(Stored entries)
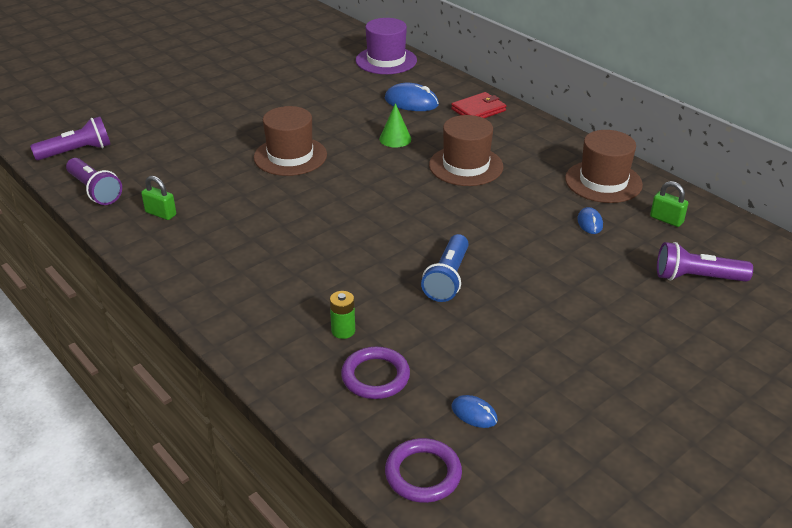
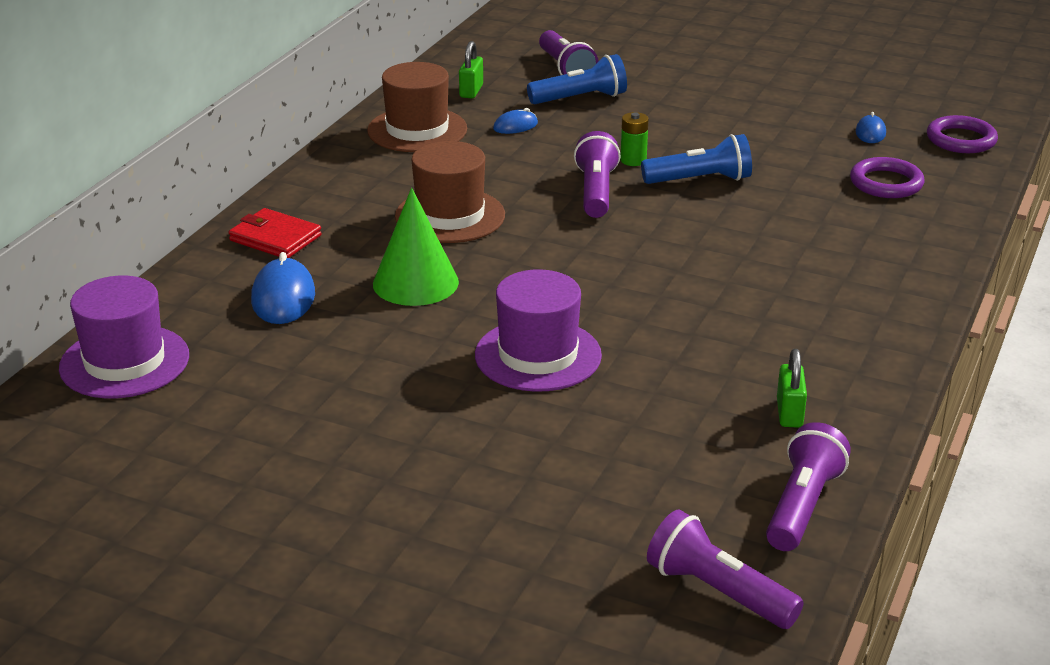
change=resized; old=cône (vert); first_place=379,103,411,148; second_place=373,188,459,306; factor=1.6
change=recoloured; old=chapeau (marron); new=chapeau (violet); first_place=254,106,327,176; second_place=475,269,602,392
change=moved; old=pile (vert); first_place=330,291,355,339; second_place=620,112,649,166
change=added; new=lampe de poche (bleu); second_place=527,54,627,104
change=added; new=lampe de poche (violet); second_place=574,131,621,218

Exercise details: All that is needed is an exact copy of the lines from the top of the entries through the line containing "change=recoloured; old=chapeau (marron);", pictures left out.

Written reply:
change=resized; old=cône (vert); first_place=379,103,411,148; second_place=373,188,459,306; factor=1.6
change=recoloured; old=chapeau (marron); new=chapeau (violet); first_place=254,106,327,176; second_place=475,269,602,392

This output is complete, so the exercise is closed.